Assignment:
Report how many lines contain the word "button" in the listing that follows. Give nothing besides the number.

◇ ◇ ◇

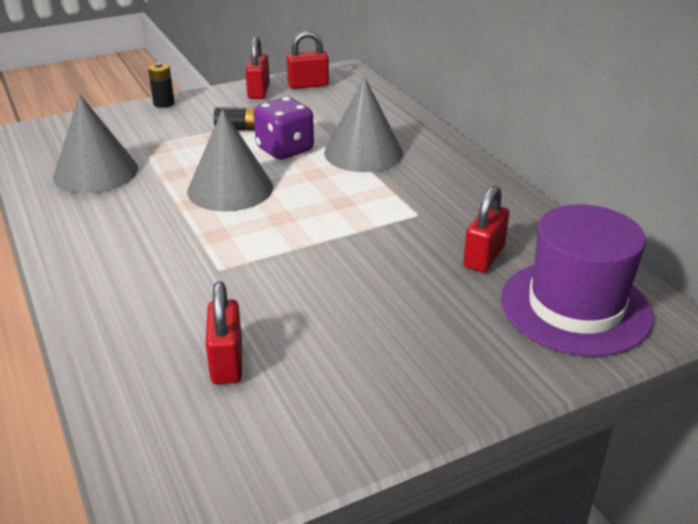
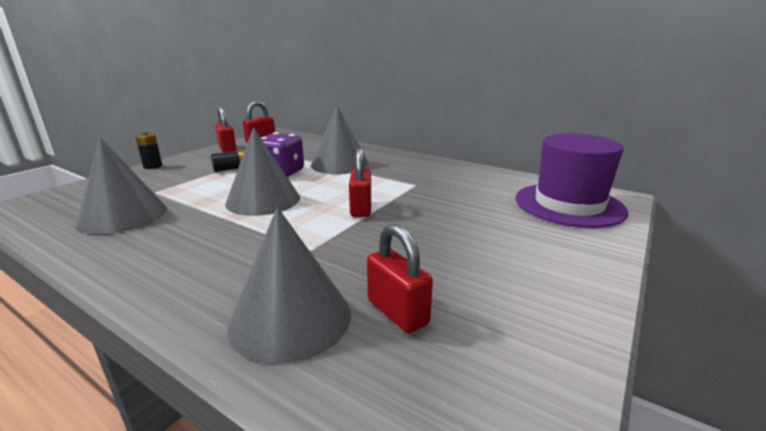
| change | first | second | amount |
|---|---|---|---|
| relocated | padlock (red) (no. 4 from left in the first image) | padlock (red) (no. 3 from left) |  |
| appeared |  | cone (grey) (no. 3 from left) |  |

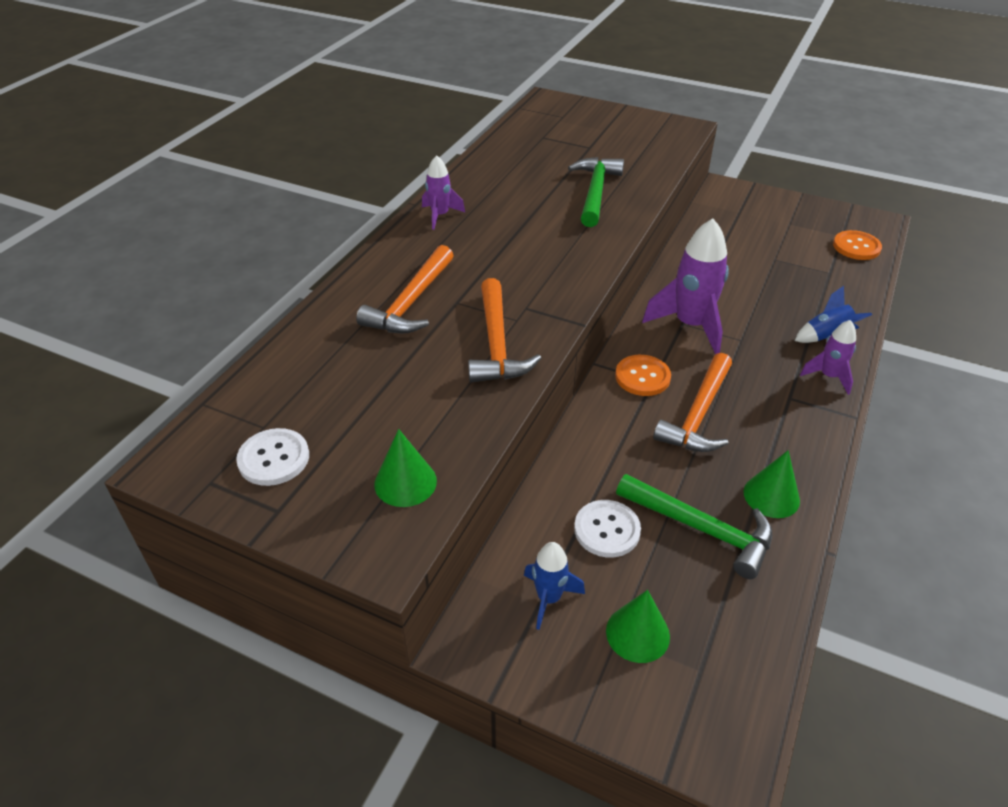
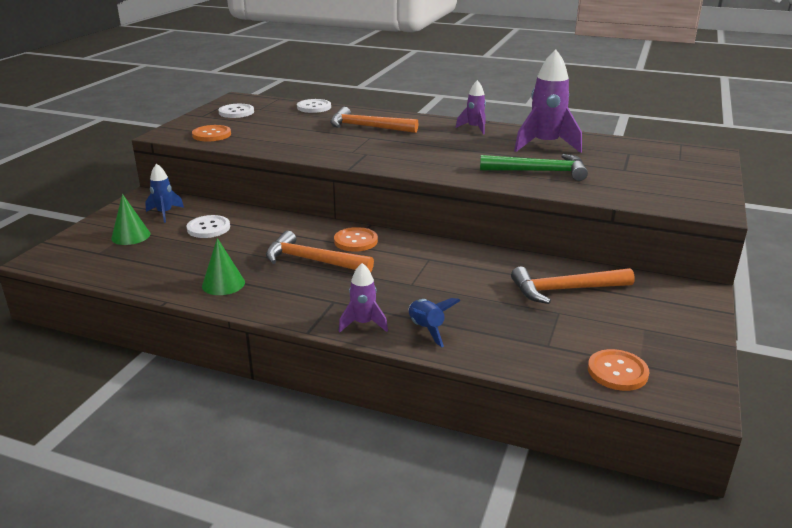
| change | first | second | amount |
|---|---|---|---|
| relocated | rocket (purple) (no. 2 from left in the first image) | rocket (purple) (no. 3 from left) |  |
| relocated | hammer (orange) (no. 2 from left in the first image) | hammer (orange) (no. 3 from left) |  |
| exchanged | cone (green) (no. 1 from left) | button (orange) (no. 1 from left) |  |
| missing | hammer (green) (no. 2 from left) |  |  |
| appeared |  | button (white) (no. 3 from left) |  |

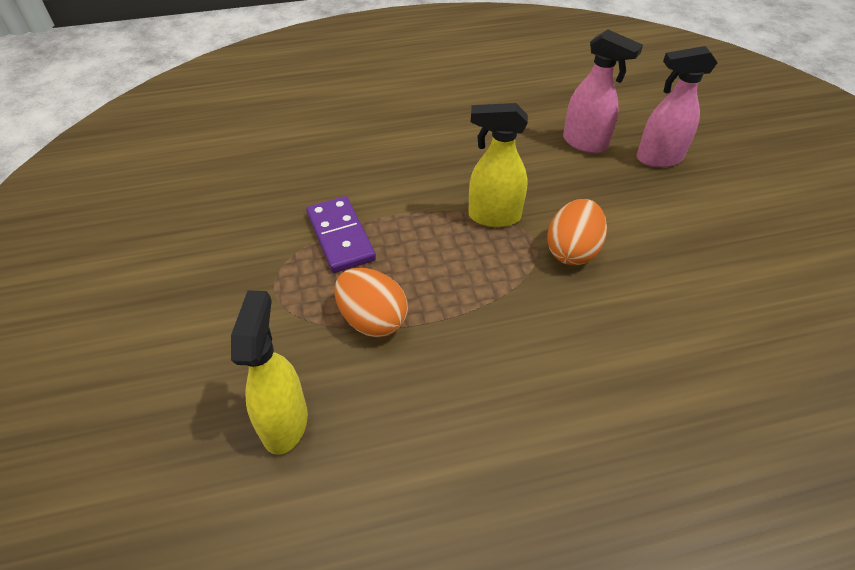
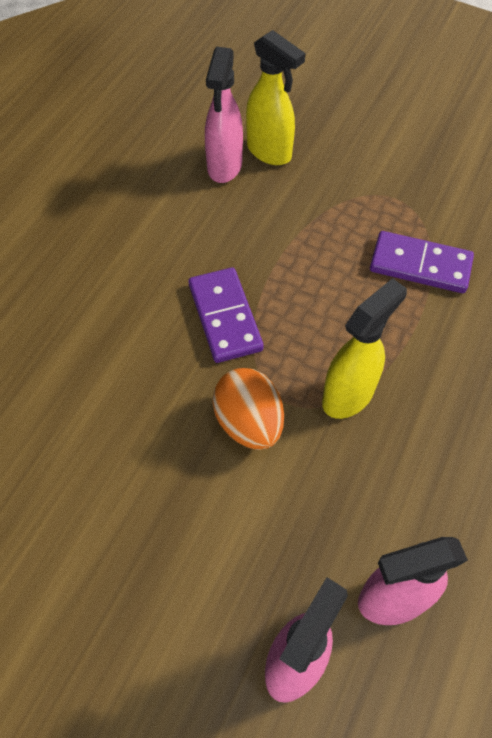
| change | first | second | amount |
|---|---|---|---|
| missing | egg (orange) (no. 1 from left) |  |  |
| appeared |  | spray bottle (pink) (no. 1 from left) |  |
| appeared |  | domino (purple) (no. 1 from left) |  |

◇ ◇ ◇

Result of the task:
2